Activity: Using the word "none" as the filter, copy each matching line from the records.

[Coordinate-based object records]
━━━━━━━━━━━━━━━━━━━━

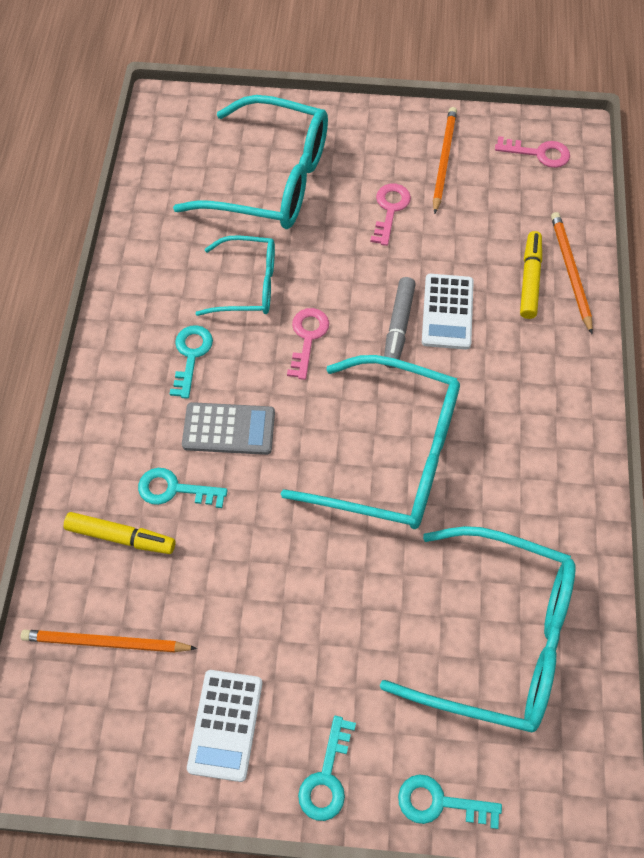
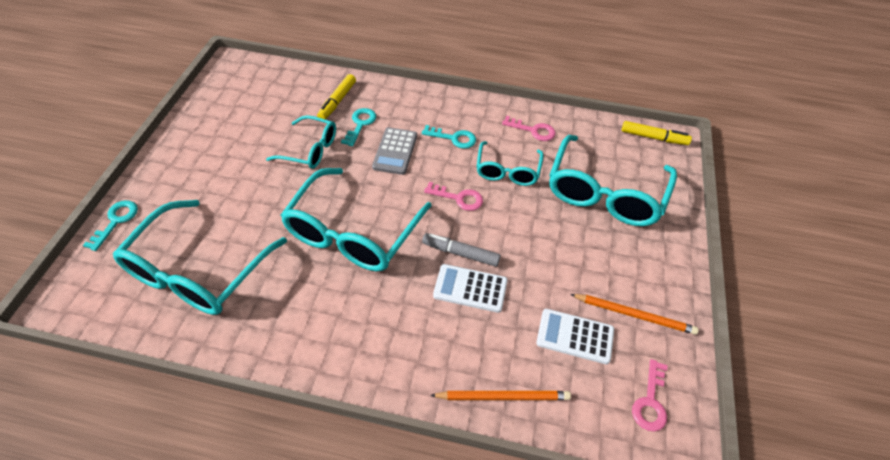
camera: 95 degrees right, 10 degrees down
orange pencil [21,630,197,652] -> none
white calculator [187,670,262,782] -> white calculator moved to [536,309,614,364]
turquoise key [298,716,356,821] -> none
pink key [370,184,411,246] -> pink key moved to [502,116,555,141]
yellow marker [520,231,542,319] -> yellow marker moved to [622,121,692,145]
none -> turquoise glasses [266,115,336,169]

━━━━━━━━━━━━━━━━━━━━

Solved exercise:
orange pencil [21,630,197,652] -> none
turquoise key [298,716,356,821] -> none
none -> turquoise glasses [266,115,336,169]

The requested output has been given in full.